* _TO DO_
An exact copy of all the data, minus the images, is required.

* _INPUT DATA_
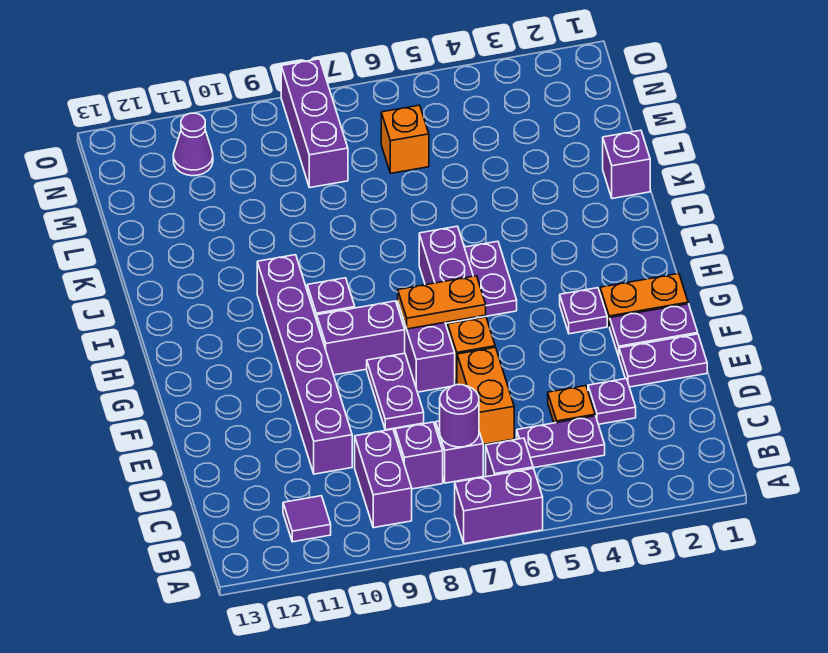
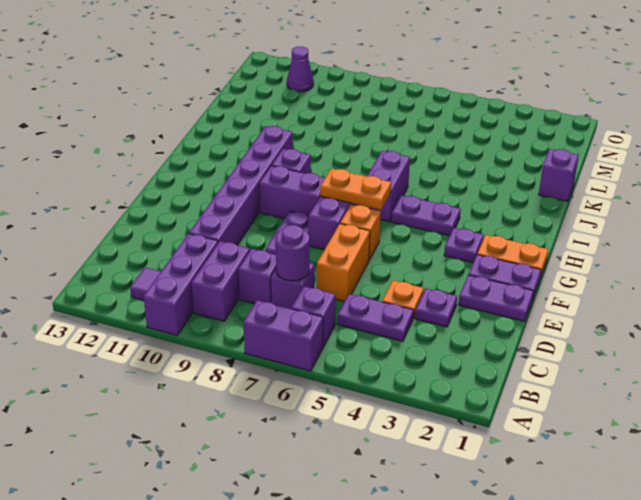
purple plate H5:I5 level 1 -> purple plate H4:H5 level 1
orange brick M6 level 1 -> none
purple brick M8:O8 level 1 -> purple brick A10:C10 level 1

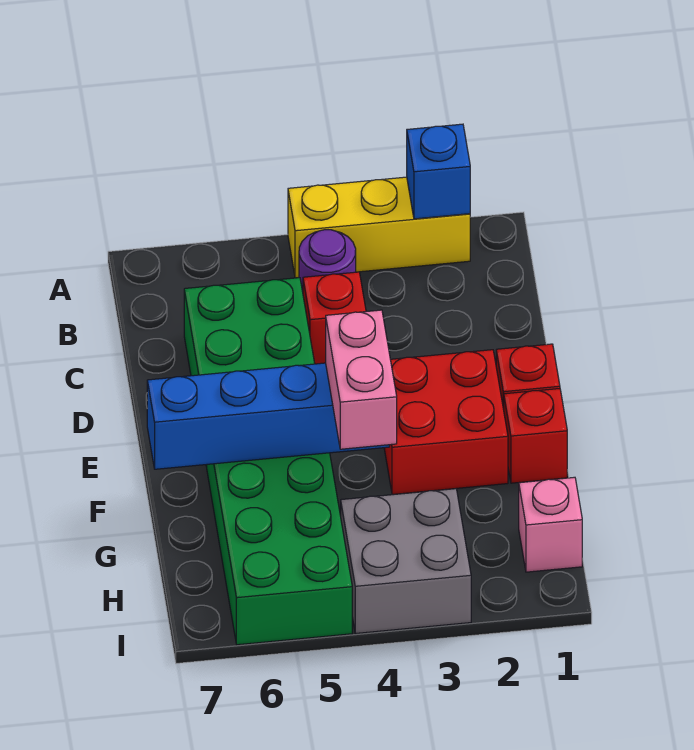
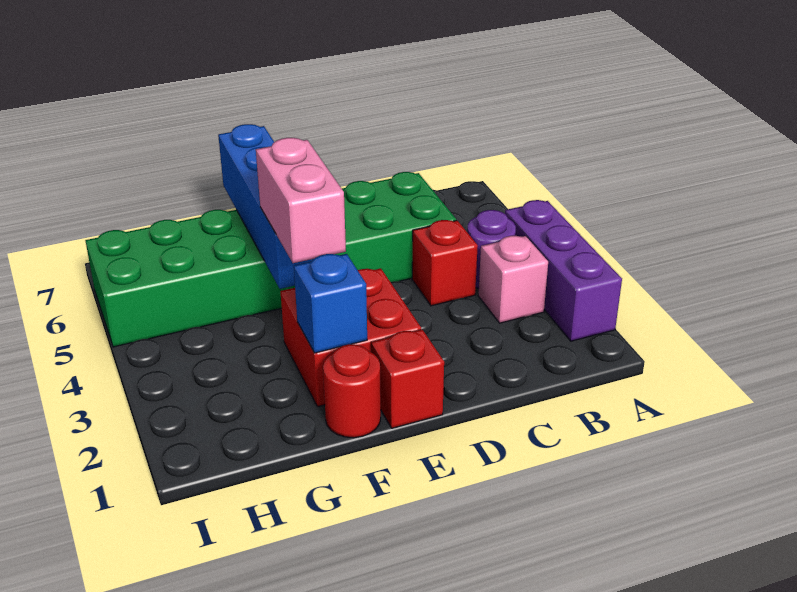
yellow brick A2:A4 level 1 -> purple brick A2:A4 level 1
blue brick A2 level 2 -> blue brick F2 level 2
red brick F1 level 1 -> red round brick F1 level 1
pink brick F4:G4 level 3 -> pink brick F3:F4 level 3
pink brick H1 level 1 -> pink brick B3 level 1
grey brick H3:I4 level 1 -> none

* _THE ANSWER_
purple plate H5:I5 level 1 -> purple plate H4:H5 level 1
orange brick M6 level 1 -> none
purple brick M8:O8 level 1 -> purple brick A10:C10 level 1

yellow brick A2:A4 level 1 -> purple brick A2:A4 level 1
blue brick A2 level 2 -> blue brick F2 level 2
red brick F1 level 1 -> red round brick F1 level 1
pink brick F4:G4 level 3 -> pink brick F3:F4 level 3
pink brick H1 level 1 -> pink brick B3 level 1
grey brick H3:I4 level 1 -> none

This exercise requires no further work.